Coordinate-based change listings
[Start of section]
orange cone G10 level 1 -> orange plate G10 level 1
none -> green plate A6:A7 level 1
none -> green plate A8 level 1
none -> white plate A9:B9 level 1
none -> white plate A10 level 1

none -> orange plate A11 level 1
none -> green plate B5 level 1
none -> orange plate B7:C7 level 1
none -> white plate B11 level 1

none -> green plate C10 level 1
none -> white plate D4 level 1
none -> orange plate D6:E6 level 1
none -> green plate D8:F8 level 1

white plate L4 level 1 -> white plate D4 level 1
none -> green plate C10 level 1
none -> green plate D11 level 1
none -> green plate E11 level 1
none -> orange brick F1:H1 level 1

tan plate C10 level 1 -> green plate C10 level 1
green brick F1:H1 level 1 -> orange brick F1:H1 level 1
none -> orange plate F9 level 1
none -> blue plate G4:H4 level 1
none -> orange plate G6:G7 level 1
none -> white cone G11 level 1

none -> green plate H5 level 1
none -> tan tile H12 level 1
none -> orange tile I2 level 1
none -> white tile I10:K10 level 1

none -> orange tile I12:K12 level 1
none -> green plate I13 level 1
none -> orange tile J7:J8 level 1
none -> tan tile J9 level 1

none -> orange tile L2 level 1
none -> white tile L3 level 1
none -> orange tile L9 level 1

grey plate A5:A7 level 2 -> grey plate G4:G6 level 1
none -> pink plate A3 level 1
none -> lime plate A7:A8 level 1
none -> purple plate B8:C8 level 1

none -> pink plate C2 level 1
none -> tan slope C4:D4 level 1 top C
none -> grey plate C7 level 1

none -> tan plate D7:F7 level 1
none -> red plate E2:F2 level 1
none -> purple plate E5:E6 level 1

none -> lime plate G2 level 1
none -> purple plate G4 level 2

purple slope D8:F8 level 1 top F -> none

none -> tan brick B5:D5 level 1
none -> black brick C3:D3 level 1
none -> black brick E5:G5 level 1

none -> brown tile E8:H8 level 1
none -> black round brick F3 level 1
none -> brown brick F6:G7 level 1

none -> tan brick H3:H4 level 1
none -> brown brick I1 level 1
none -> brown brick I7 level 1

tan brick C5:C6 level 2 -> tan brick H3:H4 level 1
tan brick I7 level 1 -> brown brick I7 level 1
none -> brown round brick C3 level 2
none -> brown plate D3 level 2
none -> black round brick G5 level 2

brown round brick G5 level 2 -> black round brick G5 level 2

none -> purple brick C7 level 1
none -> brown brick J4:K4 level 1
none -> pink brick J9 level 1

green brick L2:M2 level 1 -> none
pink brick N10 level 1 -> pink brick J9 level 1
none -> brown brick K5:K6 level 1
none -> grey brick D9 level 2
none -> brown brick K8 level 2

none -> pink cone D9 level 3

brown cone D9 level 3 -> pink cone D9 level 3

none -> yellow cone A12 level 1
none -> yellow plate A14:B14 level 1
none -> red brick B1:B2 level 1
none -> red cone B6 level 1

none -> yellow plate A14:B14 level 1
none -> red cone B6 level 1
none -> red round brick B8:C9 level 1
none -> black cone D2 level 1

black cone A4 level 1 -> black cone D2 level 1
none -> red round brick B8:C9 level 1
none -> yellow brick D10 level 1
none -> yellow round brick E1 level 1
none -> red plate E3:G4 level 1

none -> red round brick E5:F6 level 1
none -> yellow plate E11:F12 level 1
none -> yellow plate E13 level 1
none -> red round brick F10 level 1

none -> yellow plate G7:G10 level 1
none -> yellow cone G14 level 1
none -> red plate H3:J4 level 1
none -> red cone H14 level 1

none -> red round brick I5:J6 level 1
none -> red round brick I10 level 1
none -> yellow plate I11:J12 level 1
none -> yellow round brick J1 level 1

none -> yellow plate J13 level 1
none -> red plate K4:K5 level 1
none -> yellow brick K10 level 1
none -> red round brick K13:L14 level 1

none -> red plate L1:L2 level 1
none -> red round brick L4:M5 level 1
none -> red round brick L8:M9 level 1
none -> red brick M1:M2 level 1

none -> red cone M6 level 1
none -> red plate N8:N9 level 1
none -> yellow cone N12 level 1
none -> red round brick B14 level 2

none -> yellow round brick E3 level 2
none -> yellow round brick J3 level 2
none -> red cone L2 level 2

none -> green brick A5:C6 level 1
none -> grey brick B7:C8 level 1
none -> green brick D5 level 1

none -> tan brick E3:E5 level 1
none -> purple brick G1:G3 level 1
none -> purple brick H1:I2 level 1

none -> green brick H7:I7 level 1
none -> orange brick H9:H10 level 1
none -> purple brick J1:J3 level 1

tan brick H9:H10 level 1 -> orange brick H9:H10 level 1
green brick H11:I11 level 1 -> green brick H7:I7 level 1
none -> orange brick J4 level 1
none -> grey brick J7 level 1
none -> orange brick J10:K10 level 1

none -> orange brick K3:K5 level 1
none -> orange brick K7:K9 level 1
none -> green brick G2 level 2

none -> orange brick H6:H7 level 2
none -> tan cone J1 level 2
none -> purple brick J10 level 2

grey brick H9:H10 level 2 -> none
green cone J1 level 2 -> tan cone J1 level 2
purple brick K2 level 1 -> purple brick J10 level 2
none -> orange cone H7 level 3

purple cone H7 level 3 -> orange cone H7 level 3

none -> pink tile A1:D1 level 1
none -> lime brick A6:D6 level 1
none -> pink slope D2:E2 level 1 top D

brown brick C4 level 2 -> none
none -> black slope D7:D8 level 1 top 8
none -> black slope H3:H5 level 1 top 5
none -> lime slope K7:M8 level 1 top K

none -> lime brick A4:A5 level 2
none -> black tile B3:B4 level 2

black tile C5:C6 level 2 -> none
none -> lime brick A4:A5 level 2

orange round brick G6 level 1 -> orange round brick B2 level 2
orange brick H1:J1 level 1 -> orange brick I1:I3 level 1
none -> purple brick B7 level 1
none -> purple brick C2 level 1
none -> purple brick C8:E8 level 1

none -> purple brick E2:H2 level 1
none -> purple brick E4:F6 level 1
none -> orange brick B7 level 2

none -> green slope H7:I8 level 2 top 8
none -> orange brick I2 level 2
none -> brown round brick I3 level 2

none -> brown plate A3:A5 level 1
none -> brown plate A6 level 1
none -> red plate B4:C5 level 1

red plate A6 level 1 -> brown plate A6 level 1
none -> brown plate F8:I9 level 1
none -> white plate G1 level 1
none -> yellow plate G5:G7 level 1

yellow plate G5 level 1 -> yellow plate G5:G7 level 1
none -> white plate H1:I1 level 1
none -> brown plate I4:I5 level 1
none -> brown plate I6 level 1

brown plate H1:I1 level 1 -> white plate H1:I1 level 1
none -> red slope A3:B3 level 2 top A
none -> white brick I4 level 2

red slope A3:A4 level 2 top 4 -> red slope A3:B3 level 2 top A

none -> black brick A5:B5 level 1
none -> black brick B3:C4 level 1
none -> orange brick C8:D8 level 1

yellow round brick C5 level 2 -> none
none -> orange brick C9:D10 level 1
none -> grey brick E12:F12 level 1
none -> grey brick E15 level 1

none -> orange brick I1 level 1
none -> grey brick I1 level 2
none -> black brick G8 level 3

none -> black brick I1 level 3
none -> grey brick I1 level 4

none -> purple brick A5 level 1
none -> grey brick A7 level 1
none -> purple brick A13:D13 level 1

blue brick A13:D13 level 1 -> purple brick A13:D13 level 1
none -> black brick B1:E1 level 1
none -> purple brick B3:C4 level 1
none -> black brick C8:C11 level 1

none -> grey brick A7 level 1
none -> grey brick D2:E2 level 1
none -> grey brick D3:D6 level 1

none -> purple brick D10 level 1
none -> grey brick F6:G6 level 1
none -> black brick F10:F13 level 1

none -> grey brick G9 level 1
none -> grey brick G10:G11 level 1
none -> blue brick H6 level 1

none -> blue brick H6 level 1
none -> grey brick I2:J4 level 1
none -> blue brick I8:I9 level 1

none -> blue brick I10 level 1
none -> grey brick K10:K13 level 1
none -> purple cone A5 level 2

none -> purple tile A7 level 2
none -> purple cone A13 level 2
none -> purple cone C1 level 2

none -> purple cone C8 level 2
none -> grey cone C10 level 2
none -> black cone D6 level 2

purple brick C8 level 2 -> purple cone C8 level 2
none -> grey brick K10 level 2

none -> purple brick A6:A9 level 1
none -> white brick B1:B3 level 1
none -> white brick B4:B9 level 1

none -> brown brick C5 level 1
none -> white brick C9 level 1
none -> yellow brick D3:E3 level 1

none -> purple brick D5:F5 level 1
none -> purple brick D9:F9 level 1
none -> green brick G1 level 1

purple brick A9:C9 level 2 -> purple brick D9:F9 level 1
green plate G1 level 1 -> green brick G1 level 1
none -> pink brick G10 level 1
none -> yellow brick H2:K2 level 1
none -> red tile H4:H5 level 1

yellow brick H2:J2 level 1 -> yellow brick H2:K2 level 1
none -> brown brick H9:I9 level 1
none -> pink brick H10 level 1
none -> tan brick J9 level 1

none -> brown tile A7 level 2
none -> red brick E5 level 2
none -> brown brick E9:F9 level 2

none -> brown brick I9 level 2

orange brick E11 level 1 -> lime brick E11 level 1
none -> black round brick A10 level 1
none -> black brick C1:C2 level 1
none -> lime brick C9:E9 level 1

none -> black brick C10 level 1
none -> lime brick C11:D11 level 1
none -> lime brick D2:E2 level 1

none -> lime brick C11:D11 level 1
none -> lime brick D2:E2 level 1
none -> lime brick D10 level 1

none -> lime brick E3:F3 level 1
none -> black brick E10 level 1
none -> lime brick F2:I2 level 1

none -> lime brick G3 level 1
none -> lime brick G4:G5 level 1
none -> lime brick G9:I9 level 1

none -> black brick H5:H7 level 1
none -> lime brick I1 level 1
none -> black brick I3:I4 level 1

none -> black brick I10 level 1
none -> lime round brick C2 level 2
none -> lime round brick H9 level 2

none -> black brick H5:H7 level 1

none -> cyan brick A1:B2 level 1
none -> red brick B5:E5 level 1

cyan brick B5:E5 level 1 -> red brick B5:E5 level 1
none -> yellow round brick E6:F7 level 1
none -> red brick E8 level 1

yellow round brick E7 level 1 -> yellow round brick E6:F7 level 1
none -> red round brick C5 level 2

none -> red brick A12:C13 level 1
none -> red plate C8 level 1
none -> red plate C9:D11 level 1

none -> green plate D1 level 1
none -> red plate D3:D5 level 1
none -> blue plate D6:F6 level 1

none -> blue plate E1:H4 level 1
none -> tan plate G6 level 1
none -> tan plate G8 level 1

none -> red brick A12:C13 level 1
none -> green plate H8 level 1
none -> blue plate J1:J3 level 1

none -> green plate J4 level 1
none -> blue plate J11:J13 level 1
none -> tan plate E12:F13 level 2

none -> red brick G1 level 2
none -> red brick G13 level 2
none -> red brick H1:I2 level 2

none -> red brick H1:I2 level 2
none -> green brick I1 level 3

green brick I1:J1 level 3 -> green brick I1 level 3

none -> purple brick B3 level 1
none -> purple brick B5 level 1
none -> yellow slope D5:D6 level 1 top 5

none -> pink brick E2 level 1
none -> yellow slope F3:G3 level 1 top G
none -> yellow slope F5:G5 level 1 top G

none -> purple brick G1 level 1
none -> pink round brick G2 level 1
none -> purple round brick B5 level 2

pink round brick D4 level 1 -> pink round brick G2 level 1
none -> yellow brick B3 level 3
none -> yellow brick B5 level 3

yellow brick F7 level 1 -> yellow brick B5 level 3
[End of section]
### Instructions for the task
Only a number is expected here: how many lines of the records above contain "cyan".

### Exercise response
2